Collected data entries
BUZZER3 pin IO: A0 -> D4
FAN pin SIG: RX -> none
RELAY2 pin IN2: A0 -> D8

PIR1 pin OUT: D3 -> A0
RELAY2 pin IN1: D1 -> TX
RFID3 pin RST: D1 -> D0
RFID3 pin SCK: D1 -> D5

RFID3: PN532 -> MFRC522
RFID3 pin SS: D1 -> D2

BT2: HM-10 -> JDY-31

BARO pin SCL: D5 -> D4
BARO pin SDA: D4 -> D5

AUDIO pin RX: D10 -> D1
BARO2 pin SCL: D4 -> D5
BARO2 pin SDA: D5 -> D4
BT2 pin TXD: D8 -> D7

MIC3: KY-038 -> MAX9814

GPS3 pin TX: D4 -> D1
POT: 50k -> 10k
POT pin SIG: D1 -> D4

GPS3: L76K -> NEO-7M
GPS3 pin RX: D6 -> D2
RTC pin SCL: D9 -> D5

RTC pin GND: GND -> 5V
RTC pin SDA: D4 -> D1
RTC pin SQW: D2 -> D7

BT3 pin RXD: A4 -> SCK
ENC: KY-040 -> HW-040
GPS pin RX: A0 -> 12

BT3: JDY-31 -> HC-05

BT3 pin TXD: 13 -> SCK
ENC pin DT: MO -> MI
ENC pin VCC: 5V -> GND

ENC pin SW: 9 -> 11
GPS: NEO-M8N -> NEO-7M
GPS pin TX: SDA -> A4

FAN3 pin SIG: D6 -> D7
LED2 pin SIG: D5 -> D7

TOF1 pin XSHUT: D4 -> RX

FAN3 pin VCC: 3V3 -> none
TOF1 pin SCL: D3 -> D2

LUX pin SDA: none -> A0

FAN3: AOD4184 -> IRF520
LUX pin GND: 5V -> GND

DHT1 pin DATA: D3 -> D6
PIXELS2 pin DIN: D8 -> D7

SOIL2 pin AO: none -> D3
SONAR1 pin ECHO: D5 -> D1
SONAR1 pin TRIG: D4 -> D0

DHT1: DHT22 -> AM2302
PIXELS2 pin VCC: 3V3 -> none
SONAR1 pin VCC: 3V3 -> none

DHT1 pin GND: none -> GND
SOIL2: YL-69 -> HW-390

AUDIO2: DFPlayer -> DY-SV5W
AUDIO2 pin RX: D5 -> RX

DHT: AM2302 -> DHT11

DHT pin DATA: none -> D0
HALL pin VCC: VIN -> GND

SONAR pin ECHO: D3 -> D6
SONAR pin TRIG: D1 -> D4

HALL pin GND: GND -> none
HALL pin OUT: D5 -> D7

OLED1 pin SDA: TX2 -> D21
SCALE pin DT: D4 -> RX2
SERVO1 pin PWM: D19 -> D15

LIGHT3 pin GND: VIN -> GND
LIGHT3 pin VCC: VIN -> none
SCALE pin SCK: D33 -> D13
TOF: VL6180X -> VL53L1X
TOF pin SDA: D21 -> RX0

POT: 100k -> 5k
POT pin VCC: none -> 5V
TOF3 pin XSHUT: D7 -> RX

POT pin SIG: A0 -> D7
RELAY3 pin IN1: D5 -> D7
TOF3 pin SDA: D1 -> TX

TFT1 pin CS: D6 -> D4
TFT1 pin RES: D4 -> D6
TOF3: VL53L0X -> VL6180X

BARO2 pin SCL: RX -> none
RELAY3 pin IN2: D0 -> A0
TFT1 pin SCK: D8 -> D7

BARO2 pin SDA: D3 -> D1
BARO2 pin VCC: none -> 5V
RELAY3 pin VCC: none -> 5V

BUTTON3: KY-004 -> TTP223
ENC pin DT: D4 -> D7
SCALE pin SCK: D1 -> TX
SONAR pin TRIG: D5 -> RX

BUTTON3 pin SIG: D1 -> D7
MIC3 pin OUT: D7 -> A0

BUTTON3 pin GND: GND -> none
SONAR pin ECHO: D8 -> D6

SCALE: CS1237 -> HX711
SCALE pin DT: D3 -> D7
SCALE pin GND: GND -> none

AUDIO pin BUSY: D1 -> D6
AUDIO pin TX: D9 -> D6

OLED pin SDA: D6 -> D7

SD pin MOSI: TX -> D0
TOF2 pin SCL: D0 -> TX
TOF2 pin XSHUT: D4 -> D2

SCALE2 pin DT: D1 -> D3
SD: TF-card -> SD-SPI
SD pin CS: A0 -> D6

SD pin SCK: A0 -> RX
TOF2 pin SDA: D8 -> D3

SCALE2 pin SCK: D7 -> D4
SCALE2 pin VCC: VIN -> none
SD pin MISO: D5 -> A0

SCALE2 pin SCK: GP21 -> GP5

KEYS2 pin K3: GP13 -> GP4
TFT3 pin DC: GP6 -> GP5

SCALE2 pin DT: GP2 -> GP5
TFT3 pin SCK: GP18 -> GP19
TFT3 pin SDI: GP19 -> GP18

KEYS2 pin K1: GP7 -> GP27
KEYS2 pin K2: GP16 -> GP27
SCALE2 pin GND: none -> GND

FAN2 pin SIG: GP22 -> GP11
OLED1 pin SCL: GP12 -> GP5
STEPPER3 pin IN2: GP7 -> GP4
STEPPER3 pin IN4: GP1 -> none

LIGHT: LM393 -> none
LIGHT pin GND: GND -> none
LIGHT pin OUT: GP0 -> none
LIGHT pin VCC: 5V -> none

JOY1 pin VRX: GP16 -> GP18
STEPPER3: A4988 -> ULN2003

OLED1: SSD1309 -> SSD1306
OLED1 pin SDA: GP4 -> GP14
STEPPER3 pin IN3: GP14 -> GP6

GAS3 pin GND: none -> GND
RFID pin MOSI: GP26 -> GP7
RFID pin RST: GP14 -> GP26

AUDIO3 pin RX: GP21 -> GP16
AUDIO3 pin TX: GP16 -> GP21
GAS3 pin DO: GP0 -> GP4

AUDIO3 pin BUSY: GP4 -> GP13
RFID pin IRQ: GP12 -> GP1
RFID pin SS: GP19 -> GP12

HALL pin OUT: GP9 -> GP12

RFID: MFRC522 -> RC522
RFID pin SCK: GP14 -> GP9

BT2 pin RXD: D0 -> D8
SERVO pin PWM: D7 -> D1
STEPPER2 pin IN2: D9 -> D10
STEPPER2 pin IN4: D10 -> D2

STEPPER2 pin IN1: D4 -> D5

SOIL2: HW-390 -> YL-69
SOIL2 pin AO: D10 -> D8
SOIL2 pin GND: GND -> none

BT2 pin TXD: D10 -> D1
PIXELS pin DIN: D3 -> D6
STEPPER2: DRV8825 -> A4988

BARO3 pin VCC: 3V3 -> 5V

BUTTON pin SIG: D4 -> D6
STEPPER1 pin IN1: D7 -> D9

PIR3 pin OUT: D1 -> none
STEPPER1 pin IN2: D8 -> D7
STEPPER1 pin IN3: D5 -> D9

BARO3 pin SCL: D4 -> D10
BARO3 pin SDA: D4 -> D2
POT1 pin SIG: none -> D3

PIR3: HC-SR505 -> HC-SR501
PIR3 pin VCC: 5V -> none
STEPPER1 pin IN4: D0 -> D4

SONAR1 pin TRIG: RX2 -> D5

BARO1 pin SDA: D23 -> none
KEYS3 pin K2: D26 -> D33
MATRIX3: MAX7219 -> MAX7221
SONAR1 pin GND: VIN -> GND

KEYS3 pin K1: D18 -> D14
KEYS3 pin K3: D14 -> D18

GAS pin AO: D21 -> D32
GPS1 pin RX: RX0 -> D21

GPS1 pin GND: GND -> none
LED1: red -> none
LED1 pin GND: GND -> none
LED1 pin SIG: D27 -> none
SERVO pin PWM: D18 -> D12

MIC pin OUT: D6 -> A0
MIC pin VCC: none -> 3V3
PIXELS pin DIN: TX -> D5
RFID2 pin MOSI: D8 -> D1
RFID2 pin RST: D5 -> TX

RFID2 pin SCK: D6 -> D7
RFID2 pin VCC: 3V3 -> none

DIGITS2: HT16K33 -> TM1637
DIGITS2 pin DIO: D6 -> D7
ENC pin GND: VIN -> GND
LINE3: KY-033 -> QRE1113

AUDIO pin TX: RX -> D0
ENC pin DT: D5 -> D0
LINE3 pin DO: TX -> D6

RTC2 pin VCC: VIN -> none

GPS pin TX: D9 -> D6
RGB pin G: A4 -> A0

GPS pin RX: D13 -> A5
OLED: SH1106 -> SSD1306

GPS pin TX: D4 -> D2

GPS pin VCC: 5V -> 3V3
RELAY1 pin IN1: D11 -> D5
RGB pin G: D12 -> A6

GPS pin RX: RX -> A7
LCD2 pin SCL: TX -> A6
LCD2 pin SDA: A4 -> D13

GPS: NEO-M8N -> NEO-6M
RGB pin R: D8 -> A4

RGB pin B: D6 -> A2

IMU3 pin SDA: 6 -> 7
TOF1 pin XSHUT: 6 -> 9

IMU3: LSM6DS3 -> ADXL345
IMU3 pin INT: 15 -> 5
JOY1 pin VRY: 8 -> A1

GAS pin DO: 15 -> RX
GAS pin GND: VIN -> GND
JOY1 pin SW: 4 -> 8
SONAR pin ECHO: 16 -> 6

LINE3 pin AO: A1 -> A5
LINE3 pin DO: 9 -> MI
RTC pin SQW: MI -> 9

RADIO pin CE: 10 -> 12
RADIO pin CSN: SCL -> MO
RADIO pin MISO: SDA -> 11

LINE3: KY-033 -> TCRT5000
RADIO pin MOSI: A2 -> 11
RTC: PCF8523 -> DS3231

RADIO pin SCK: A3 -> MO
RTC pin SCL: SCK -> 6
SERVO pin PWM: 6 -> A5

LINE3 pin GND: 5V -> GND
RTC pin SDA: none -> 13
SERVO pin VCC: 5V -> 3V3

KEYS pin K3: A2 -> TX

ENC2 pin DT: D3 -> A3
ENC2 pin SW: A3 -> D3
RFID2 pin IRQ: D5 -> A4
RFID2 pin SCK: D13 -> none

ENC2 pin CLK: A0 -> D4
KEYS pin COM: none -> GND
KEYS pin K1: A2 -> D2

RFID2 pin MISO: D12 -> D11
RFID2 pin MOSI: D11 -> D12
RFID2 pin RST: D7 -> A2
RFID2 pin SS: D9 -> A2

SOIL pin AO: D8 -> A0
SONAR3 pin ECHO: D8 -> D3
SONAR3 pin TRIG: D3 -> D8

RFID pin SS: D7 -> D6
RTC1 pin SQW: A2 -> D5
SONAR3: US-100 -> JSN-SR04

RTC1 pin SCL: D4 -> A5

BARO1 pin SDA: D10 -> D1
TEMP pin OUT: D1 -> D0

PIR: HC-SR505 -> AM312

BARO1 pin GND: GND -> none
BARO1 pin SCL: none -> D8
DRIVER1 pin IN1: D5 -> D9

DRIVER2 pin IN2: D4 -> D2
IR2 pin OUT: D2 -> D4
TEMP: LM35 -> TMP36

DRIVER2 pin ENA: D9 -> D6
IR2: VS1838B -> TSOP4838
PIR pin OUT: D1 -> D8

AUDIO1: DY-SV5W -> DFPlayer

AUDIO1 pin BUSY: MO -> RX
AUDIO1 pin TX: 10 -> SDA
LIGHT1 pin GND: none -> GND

_WORK INSTRUCTIONS_. From the entries above, give again exactly the lines running from the line with "HALL pin GND: GND -> none" to the line with "TOF2 pin XSHUT: D4 -> D2"; include both of those lines.

_FINAL ANSWER_.
HALL pin GND: GND -> none
HALL pin OUT: D5 -> D7

OLED1 pin SDA: TX2 -> D21
SCALE pin DT: D4 -> RX2
SERVO1 pin PWM: D19 -> D15

LIGHT3 pin GND: VIN -> GND
LIGHT3 pin VCC: VIN -> none
SCALE pin SCK: D33 -> D13
TOF: VL6180X -> VL53L1X
TOF pin SDA: D21 -> RX0

POT: 100k -> 5k
POT pin VCC: none -> 5V
TOF3 pin XSHUT: D7 -> RX

POT pin SIG: A0 -> D7
RELAY3 pin IN1: D5 -> D7
TOF3 pin SDA: D1 -> TX

TFT1 pin CS: D6 -> D4
TFT1 pin RES: D4 -> D6
TOF3: VL53L0X -> VL6180X

BARO2 pin SCL: RX -> none
RELAY3 pin IN2: D0 -> A0
TFT1 pin SCK: D8 -> D7

BARO2 pin SDA: D3 -> D1
BARO2 pin VCC: none -> 5V
RELAY3 pin VCC: none -> 5V

BUTTON3: KY-004 -> TTP223
ENC pin DT: D4 -> D7
SCALE pin SCK: D1 -> TX
SONAR pin TRIG: D5 -> RX

BUTTON3 pin SIG: D1 -> D7
MIC3 pin OUT: D7 -> A0

BUTTON3 pin GND: GND -> none
SONAR pin ECHO: D8 -> D6

SCALE: CS1237 -> HX711
SCALE pin DT: D3 -> D7
SCALE pin GND: GND -> none

AUDIO pin BUSY: D1 -> D6
AUDIO pin TX: D9 -> D6

OLED pin SDA: D6 -> D7

SD pin MOSI: TX -> D0
TOF2 pin SCL: D0 -> TX
TOF2 pin XSHUT: D4 -> D2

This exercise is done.